When you write out the listing, keep every word as it stands and drop the pictures.

**INFORMATION SHOWN**
───

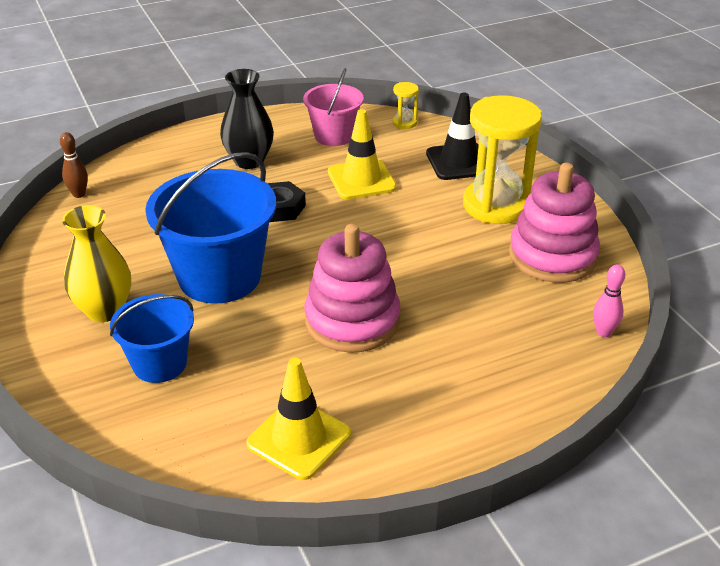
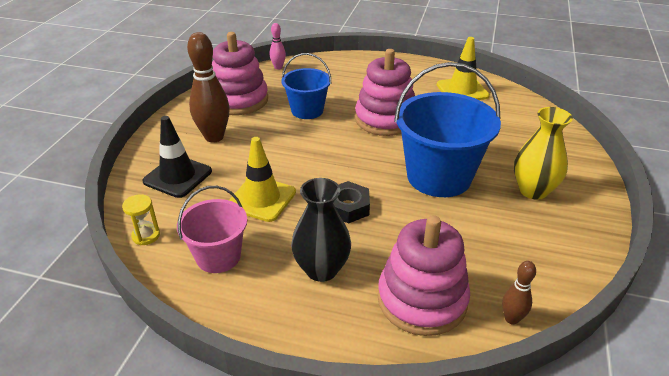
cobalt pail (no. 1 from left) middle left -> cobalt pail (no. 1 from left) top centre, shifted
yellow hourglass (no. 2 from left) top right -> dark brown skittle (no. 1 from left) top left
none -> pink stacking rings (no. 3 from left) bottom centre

───

**TASK ANSWER**
cobalt pail (no. 1 from left) middle left -> cobalt pail (no. 1 from left) top centre, shifted
yellow hourglass (no. 2 from left) top right -> dark brown skittle (no. 1 from left) top left
none -> pink stacking rings (no. 3 from left) bottom centre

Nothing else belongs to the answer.